EXERCISE INPUT:
::::::::::

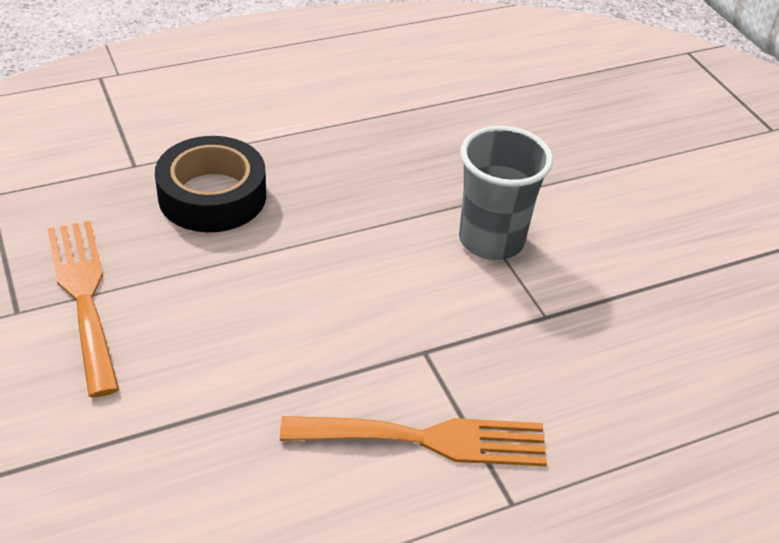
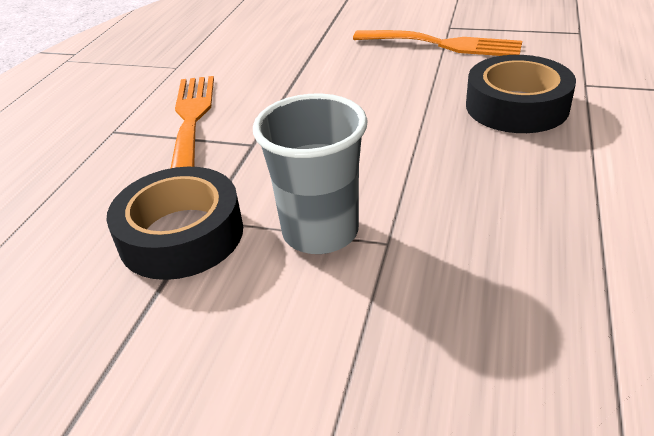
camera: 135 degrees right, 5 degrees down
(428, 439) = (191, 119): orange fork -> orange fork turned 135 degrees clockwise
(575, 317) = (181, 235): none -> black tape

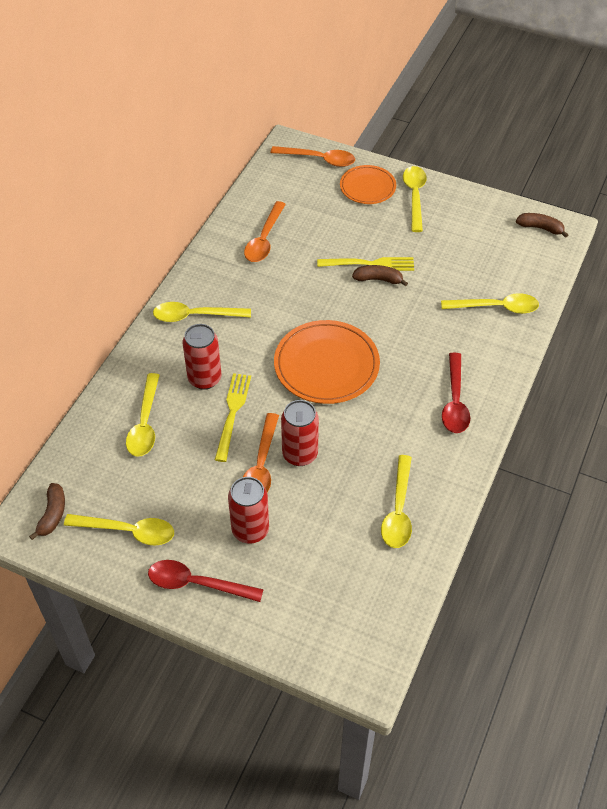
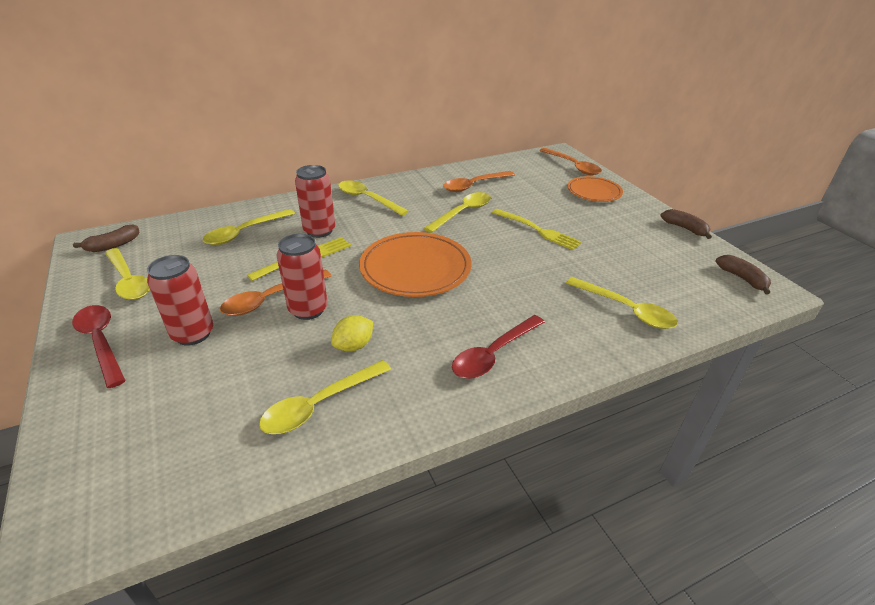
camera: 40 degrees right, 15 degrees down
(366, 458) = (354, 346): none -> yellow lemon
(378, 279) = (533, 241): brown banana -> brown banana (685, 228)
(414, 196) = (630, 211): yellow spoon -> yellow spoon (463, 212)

::::::::::

Leave out the pictures. Return exactly the lines from the first line of the records to the line bearing "(366, 458) = (354, 346): none -> yellow lemon", inclusive.

ANSWER TO THE EXERCISE:
camera: 135 degrees right, 5 degrees down
(428, 439) = (191, 119): orange fork -> orange fork turned 135 degrees clockwise
(575, 317) = (181, 235): none -> black tape

camera: 40 degrees right, 15 degrees down
(366, 458) = (354, 346): none -> yellow lemon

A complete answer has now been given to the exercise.